Could you copy the data that follows exactly as written, but drop the pictures?

━━━━━━

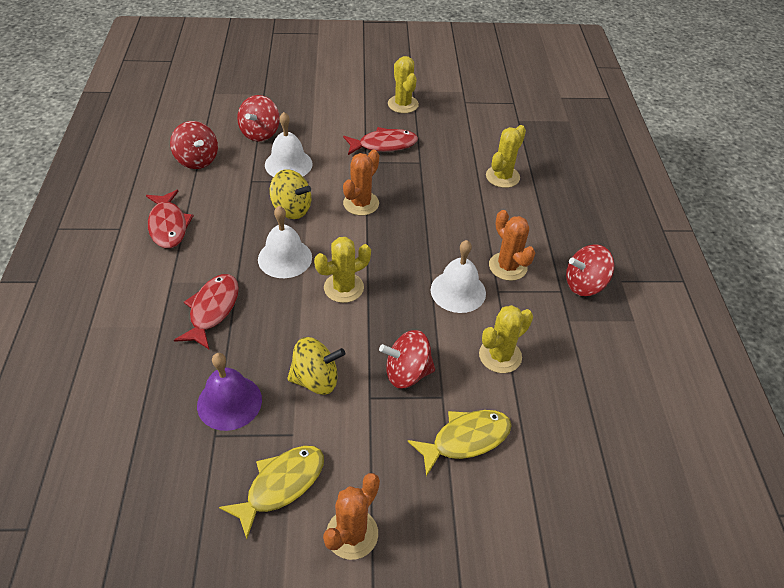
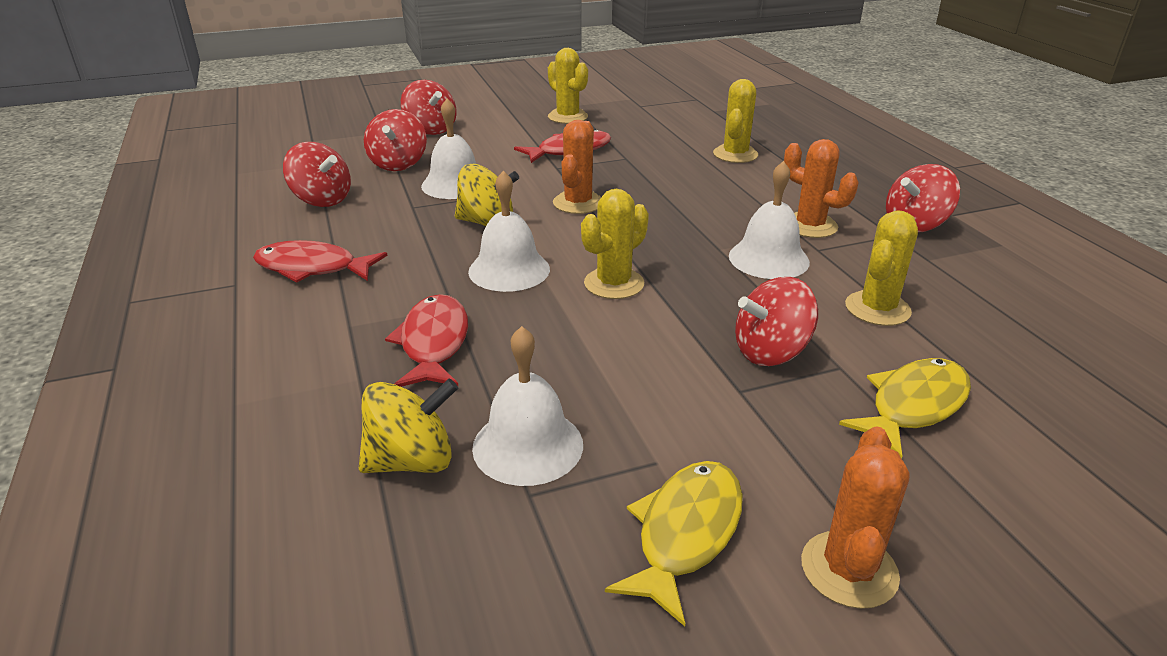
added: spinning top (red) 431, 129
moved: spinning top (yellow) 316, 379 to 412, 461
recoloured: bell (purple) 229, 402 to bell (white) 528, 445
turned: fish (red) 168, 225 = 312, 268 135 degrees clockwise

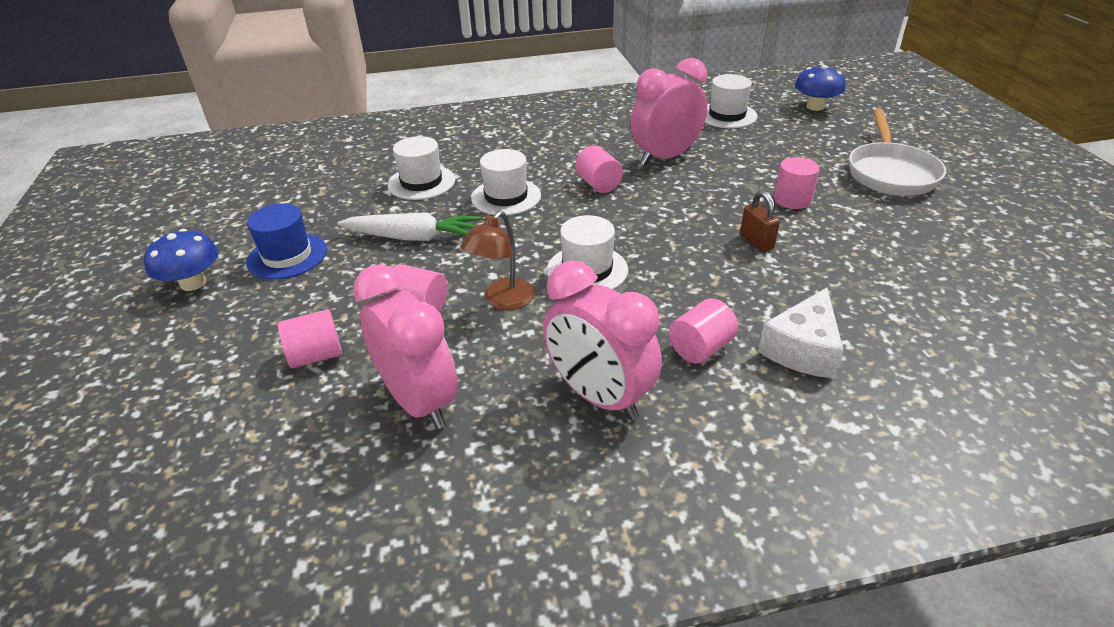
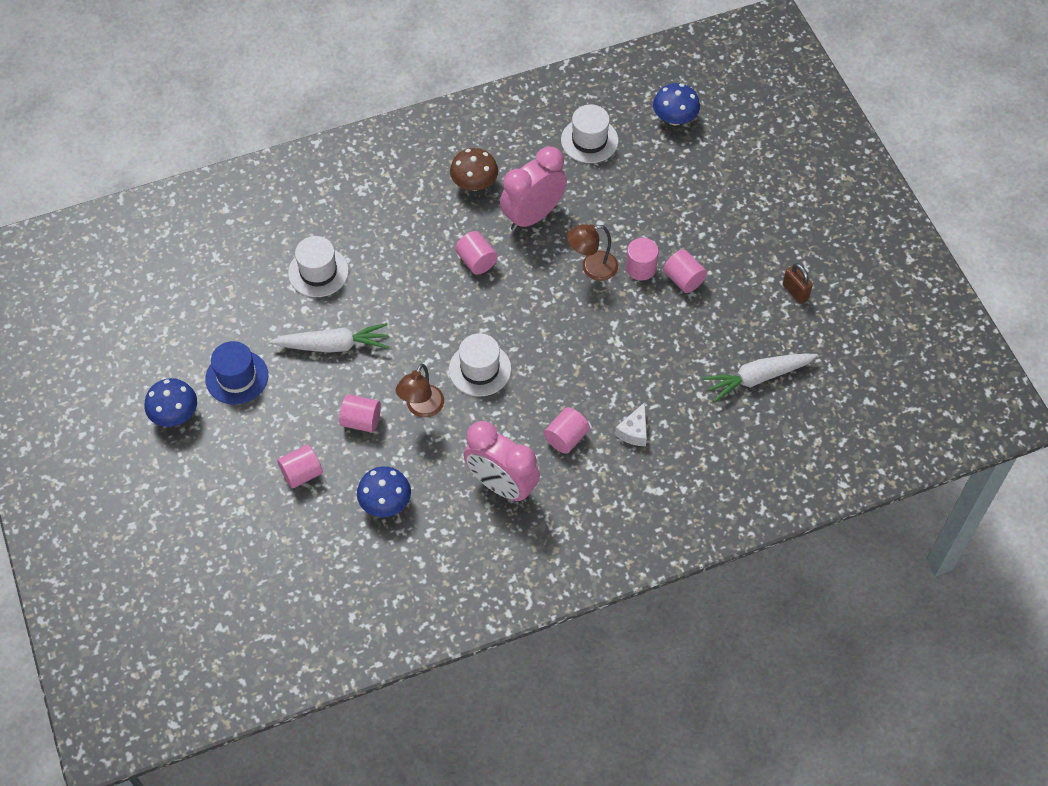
removed: hat (white) 506, 197; pan (white) 890, 173
added: mushroom (brown) 474, 183; lamp (brown) 592, 268; cylinder (pink) 683, 279; carrot (white) 758, 378
moved: padlock (brown) 756, 242 to 795, 292
replaced: clock (pink) 419, 401 to mushroom (blue) 385, 503
resized: cheese (white) 802, 349 = 634, 431 x0.65

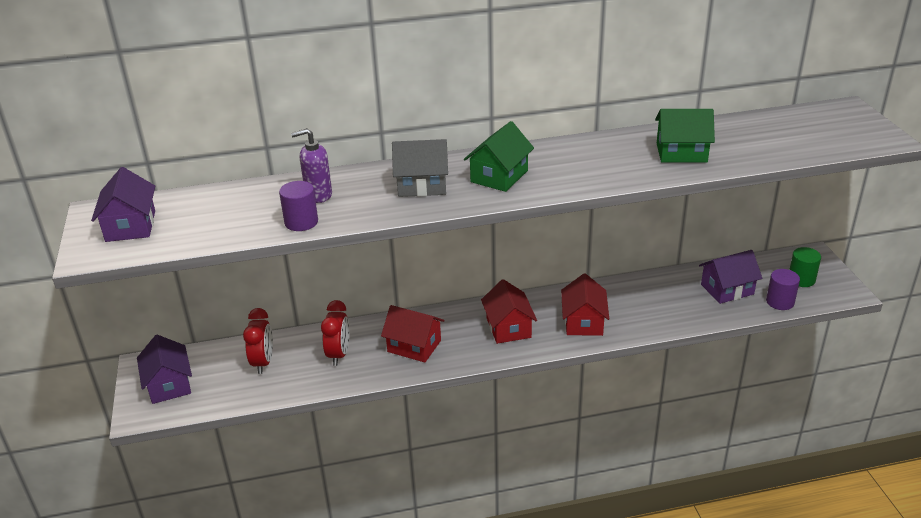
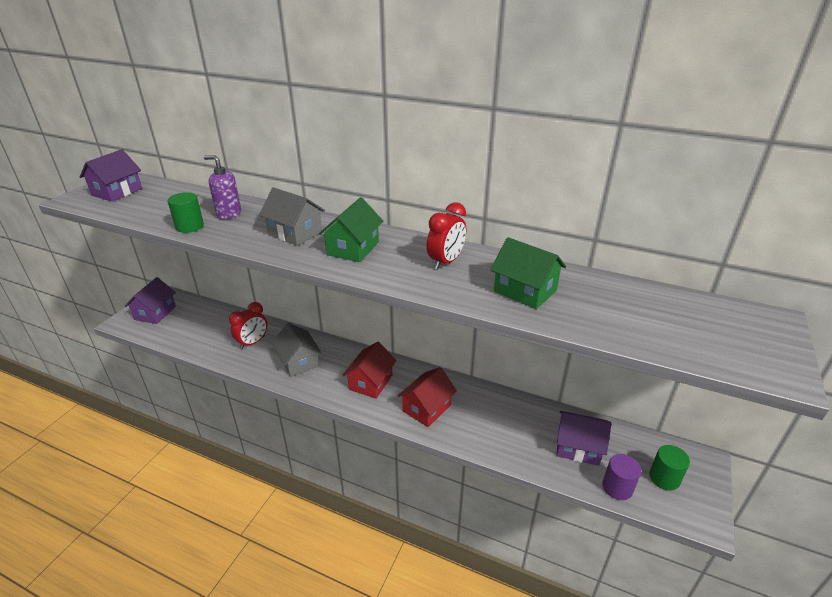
moved: clock (red) 263, 362 to 446, 262
recoloured: cylinder (purple) 301, 222 to cylinder (green) 190, 226; house (red) 414, 346 to house (grey) 298, 361
turned: house (green) 499, 176 = 353, 248 45 degrees counterclockwise

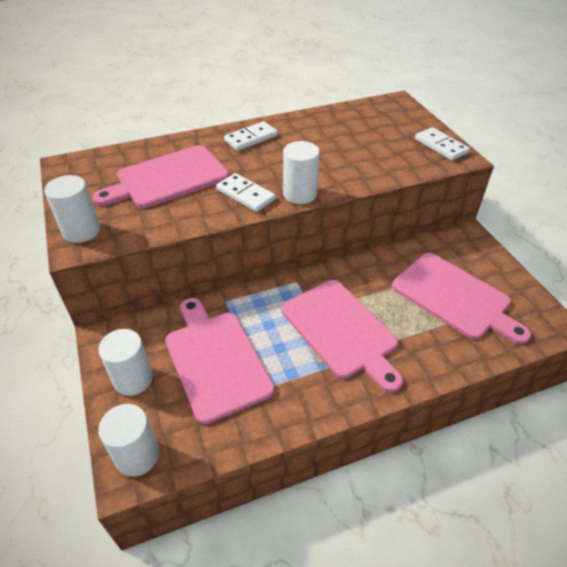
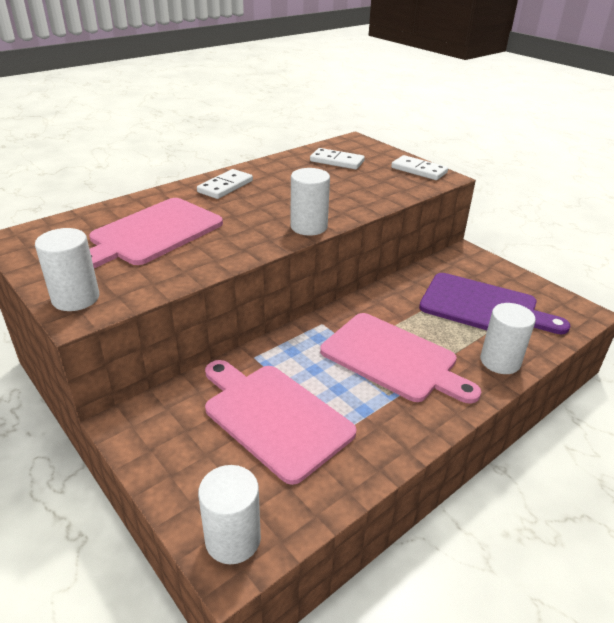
moved: cylinder (white) 133, 379 to 500, 361; domino (white) 245, 195 to 337, 161
recoloured: cutting board (pink) 454, 297 to cutting board (purple) 483, 307

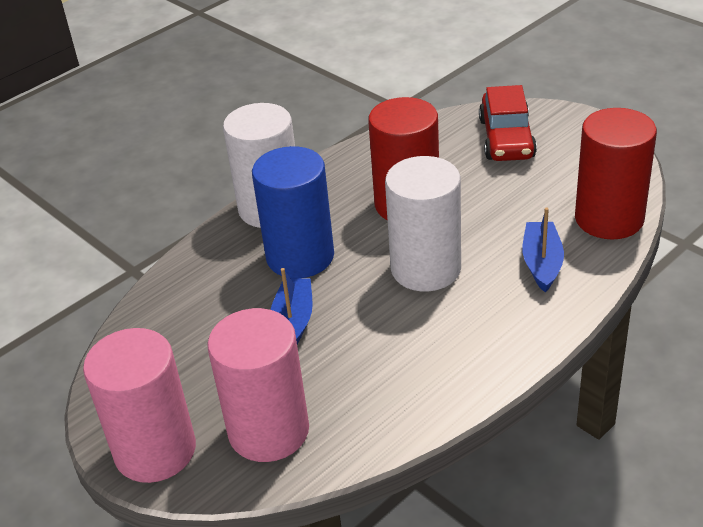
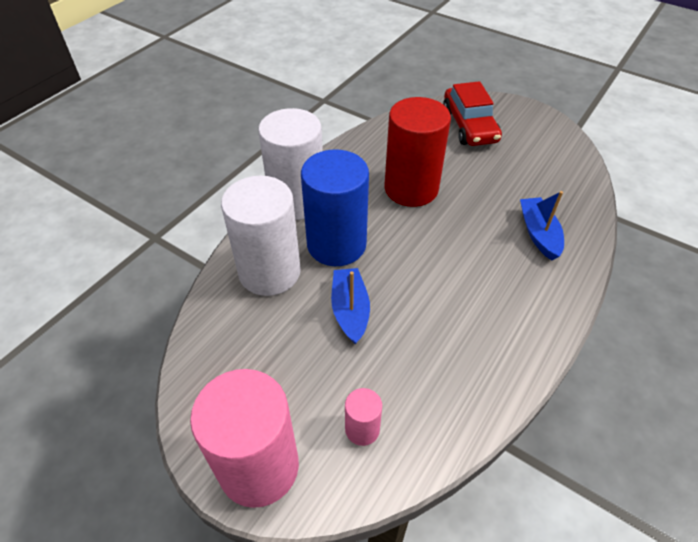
removed: cylinder (red) 609, 219
moved: cylinder (white) 426, 269 to 269, 272
resized: cylinder (pink) 269, 431 = 362, 429 x0.45

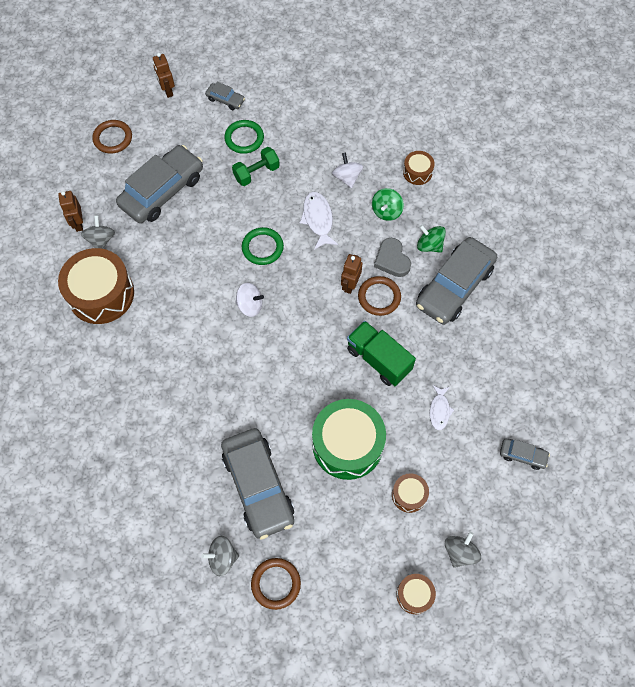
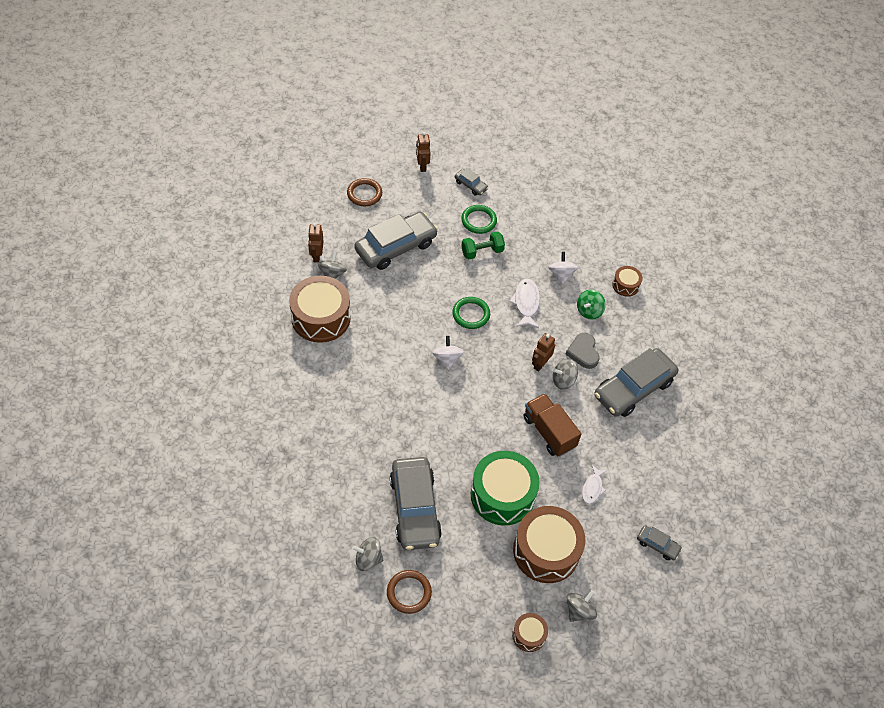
removed: spinning top (green) 429, 245
replaced: ring (brown) 379, 297 to spinning top (grey) 563, 380
recoloured: truck (green) 378, 359 to truck (brown) 549, 432
turned: spinning top (white) 250, 305 = 447, 359 120 degrees counterclockwise
resized: drum (brown) 409, 495 = 546, 551 x2.07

━━━━━━

### Task output
added: spinning top (red) 431, 129
moved: spinning top (yellow) 316, 379 to 412, 461
recoloured: bell (purple) 229, 402 to bell (white) 528, 445
turned: fish (red) 168, 225 = 312, 268 135 degrees clockwise

removed: hat (white) 506, 197; pan (white) 890, 173
added: mushroom (brown) 474, 183; lamp (brown) 592, 268; cylinder (pink) 683, 279; carrot (white) 758, 378
moved: padlock (brown) 756, 242 to 795, 292
replaced: clock (pink) 419, 401 to mushroom (blue) 385, 503
resized: cheese (white) 802, 349 = 634, 431 x0.65

moved: clock (red) 263, 362 to 446, 262
recoloured: cylinder (purple) 301, 222 to cylinder (green) 190, 226; house (red) 414, 346 to house (grey) 298, 361
turned: house (green) 499, 176 = 353, 248 45 degrees counterclockwise

moved: cylinder (white) 133, 379 to 500, 361; domino (white) 245, 195 to 337, 161
recoloured: cutting board (pink) 454, 297 to cutting board (purple) 483, 307

removed: cylinder (red) 609, 219
moved: cylinder (white) 426, 269 to 269, 272
resized: cylinder (pink) 269, 431 = 362, 429 x0.45

removed: spinning top (green) 429, 245
replaced: ring (brown) 379, 297 to spinning top (grey) 563, 380
recoloured: truck (green) 378, 359 to truck (brown) 549, 432
turned: spinning top (white) 250, 305 = 447, 359 120 degrees counterclockwise
resized: drum (brown) 409, 495 = 546, 551 x2.07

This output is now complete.